* [Task objective]:
Lines from the top of the entries through the line that has "KEYS1 pin K2: A0 -> A12" must be duplicated exactly, and no others.

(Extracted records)
---------------

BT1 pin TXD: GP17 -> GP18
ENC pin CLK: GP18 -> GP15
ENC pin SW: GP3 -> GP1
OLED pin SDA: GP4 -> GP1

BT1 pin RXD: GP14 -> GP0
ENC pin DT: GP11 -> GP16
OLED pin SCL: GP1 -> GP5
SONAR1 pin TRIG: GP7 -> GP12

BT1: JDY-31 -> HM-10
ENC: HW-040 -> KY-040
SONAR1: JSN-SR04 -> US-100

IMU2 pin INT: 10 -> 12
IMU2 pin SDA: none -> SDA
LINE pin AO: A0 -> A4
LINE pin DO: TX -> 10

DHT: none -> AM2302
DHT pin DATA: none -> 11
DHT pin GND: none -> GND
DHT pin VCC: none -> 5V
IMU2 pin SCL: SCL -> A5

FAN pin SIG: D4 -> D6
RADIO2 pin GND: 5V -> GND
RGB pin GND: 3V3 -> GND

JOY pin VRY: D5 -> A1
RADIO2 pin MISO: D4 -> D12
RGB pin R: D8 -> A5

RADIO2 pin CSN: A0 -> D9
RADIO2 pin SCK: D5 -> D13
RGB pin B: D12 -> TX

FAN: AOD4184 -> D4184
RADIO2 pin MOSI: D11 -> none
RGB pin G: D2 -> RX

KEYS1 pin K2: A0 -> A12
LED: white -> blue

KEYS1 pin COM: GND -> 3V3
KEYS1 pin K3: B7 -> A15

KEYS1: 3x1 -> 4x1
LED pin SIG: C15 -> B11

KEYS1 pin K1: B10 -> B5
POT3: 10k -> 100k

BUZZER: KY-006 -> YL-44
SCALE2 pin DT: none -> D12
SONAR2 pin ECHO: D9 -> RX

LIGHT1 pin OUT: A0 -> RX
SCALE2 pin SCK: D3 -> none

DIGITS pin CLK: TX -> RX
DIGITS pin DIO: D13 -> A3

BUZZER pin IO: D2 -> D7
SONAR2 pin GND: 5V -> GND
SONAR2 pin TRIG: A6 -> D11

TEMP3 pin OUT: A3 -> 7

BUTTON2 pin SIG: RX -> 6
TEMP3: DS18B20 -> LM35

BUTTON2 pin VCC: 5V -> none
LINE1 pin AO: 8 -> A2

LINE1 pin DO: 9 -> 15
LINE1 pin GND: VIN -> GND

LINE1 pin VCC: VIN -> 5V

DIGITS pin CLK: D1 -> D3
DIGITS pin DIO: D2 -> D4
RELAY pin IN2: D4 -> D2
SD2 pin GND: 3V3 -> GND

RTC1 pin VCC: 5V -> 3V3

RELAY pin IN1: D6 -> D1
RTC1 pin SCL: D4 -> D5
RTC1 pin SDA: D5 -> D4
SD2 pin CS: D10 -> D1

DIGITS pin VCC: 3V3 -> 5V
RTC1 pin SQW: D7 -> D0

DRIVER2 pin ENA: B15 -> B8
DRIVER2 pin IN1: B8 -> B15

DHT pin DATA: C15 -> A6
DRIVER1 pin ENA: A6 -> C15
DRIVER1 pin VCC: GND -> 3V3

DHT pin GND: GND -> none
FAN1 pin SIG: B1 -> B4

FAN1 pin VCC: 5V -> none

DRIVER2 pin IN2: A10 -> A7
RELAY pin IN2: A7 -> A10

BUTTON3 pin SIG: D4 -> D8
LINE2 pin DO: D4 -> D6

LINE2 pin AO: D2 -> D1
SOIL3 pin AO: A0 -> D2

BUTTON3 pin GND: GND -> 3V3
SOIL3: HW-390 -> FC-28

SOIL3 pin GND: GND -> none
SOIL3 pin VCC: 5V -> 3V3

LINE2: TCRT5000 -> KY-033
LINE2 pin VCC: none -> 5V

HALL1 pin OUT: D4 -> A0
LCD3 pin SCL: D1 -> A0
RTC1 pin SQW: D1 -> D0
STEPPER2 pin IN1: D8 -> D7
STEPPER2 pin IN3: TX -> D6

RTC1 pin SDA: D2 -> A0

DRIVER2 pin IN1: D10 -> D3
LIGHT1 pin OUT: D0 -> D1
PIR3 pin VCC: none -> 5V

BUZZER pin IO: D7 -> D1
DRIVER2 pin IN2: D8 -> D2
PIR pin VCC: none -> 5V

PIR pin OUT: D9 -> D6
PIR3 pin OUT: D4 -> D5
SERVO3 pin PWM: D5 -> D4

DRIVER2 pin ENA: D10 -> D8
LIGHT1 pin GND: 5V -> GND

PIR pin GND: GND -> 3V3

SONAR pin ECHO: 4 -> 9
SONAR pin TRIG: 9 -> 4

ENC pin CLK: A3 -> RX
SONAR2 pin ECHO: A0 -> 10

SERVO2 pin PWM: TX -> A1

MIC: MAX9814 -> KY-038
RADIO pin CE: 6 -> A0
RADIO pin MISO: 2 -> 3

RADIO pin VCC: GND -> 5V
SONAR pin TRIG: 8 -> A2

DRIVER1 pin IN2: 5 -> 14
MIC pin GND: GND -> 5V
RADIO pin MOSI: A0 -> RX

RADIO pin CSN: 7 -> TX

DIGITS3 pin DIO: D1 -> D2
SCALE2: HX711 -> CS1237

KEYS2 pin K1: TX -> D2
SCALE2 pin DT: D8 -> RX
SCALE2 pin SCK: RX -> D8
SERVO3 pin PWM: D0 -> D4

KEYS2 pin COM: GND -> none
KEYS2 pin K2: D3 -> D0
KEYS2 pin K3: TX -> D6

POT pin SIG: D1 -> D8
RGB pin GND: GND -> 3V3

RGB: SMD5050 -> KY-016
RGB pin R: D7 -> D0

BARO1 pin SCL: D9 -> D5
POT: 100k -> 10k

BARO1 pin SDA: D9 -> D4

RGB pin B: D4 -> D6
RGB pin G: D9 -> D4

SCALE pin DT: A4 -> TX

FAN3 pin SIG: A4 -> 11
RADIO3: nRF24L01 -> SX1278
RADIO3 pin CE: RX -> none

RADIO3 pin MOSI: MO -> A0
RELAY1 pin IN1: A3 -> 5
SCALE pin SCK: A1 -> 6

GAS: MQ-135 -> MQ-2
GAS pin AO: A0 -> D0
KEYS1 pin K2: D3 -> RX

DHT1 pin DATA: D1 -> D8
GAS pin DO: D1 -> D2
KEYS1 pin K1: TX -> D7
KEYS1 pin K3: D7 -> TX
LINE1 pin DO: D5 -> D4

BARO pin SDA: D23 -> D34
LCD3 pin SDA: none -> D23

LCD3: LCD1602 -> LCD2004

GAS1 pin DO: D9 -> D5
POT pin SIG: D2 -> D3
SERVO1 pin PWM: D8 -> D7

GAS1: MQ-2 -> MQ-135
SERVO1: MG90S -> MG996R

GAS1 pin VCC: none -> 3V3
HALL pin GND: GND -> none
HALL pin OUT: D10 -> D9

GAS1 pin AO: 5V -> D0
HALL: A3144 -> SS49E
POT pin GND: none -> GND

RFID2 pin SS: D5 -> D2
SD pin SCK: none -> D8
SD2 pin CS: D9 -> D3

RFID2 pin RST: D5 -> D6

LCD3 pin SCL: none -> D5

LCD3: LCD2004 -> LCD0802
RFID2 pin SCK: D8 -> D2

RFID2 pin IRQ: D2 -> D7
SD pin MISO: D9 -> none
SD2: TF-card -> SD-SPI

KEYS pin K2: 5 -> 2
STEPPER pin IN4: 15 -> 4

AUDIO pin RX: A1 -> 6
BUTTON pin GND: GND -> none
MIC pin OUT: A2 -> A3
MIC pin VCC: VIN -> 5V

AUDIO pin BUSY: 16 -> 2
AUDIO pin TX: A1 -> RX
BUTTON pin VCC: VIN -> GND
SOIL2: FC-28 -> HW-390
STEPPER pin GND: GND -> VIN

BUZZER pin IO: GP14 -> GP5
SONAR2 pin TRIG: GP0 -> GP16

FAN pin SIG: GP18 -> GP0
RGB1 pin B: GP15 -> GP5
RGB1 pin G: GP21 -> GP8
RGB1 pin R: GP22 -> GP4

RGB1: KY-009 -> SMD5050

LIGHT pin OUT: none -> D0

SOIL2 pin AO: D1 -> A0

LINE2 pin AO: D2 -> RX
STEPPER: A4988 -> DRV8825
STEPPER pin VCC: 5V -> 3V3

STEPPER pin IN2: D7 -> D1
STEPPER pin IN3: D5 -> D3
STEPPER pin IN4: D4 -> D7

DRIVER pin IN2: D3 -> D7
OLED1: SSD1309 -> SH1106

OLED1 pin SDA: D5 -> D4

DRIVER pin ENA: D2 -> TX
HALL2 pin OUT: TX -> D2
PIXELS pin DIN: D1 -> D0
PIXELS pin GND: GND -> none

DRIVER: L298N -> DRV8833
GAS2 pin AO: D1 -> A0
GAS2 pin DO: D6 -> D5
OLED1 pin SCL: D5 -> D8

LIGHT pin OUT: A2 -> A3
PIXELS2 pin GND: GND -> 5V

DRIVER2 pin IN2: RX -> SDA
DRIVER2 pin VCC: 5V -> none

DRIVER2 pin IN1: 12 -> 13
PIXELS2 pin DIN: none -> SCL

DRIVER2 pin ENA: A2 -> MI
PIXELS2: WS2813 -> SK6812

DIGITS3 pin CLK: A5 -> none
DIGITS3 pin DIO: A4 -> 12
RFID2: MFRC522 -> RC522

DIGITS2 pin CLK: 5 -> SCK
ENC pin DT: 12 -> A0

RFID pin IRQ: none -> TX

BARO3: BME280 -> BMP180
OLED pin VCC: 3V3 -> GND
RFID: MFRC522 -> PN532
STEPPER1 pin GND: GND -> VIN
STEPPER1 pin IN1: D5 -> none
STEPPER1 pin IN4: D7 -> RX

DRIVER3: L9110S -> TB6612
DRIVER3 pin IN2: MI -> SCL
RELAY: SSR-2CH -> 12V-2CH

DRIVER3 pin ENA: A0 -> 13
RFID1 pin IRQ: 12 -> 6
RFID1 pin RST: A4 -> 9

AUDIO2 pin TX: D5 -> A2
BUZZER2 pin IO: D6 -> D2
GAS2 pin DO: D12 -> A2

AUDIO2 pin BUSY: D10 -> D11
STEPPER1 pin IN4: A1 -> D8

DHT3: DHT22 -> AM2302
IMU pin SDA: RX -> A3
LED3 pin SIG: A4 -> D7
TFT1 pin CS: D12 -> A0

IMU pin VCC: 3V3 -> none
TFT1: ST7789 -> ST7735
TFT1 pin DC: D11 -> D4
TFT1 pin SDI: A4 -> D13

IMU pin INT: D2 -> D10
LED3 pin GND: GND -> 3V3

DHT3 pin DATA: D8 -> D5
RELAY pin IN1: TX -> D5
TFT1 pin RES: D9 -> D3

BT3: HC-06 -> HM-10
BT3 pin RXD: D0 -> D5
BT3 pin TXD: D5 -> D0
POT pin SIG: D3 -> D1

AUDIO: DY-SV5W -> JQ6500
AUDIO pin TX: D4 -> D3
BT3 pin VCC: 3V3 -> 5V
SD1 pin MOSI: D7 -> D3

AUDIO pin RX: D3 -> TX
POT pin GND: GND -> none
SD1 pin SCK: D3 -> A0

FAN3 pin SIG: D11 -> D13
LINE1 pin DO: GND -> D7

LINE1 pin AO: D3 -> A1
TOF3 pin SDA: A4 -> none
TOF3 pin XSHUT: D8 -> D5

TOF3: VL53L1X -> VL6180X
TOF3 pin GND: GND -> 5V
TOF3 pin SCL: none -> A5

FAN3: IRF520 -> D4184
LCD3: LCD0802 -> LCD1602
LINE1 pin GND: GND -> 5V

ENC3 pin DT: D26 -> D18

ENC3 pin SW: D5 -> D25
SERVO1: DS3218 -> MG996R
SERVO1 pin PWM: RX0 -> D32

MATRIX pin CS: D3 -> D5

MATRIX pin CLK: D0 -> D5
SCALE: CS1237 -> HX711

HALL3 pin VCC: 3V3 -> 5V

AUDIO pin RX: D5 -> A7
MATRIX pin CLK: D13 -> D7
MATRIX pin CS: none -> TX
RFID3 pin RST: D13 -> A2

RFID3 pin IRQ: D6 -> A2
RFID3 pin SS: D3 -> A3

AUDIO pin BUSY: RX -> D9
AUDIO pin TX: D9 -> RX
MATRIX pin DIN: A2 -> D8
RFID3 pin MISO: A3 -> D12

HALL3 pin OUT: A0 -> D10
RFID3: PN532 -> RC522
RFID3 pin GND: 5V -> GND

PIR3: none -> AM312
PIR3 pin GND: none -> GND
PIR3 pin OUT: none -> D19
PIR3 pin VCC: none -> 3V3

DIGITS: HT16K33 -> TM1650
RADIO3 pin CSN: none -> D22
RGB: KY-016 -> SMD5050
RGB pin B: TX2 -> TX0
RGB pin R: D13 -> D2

---------------

* [Exercise result]:
BT1 pin TXD: GP17 -> GP18
ENC pin CLK: GP18 -> GP15
ENC pin SW: GP3 -> GP1
OLED pin SDA: GP4 -> GP1

BT1 pin RXD: GP14 -> GP0
ENC pin DT: GP11 -> GP16
OLED pin SCL: GP1 -> GP5
SONAR1 pin TRIG: GP7 -> GP12

BT1: JDY-31 -> HM-10
ENC: HW-040 -> KY-040
SONAR1: JSN-SR04 -> US-100

IMU2 pin INT: 10 -> 12
IMU2 pin SDA: none -> SDA
LINE pin AO: A0 -> A4
LINE pin DO: TX -> 10

DHT: none -> AM2302
DHT pin DATA: none -> 11
DHT pin GND: none -> GND
DHT pin VCC: none -> 5V
IMU2 pin SCL: SCL -> A5

FAN pin SIG: D4 -> D6
RADIO2 pin GND: 5V -> GND
RGB pin GND: 3V3 -> GND

JOY pin VRY: D5 -> A1
RADIO2 pin MISO: D4 -> D12
RGB pin R: D8 -> A5

RADIO2 pin CSN: A0 -> D9
RADIO2 pin SCK: D5 -> D13
RGB pin B: D12 -> TX

FAN: AOD4184 -> D4184
RADIO2 pin MOSI: D11 -> none
RGB pin G: D2 -> RX

KEYS1 pin K2: A0 -> A12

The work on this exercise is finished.